TO DO - Only the lines from the one containing "168, 322, 224]" through the last line of the data are to be written out, exactly and in full.

PROVIDED DATA -
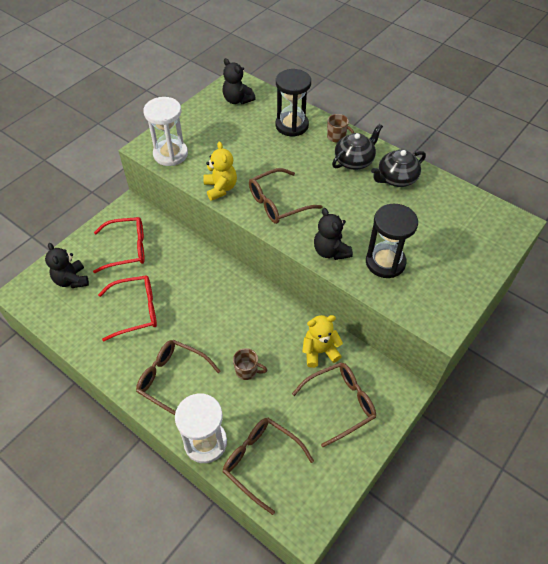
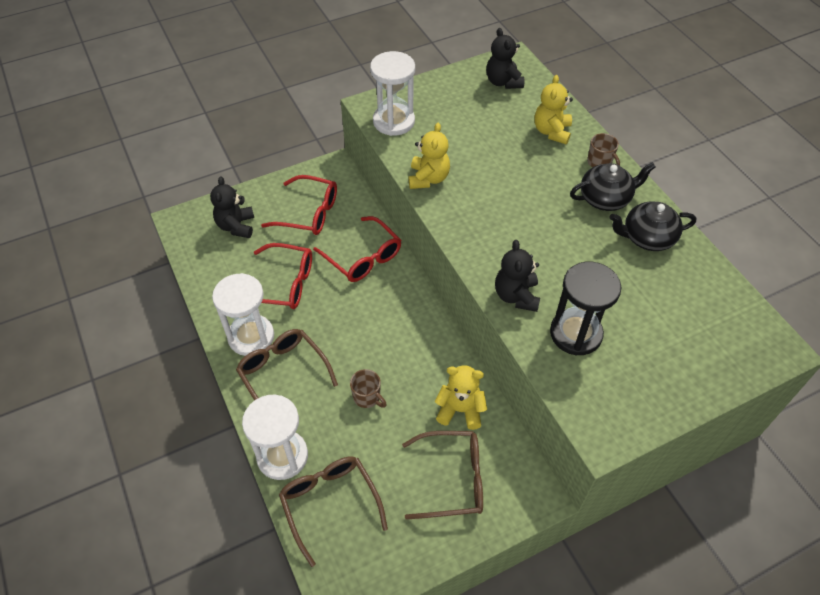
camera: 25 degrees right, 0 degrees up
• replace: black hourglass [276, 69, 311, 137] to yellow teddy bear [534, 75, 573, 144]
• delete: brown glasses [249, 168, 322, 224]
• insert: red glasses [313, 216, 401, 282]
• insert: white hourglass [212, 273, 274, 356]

YOUR SOLUTION -
• delete: brown glasses [249, 168, 322, 224]
• insert: red glasses [313, 216, 401, 282]
• insert: white hourglass [212, 273, 274, 356]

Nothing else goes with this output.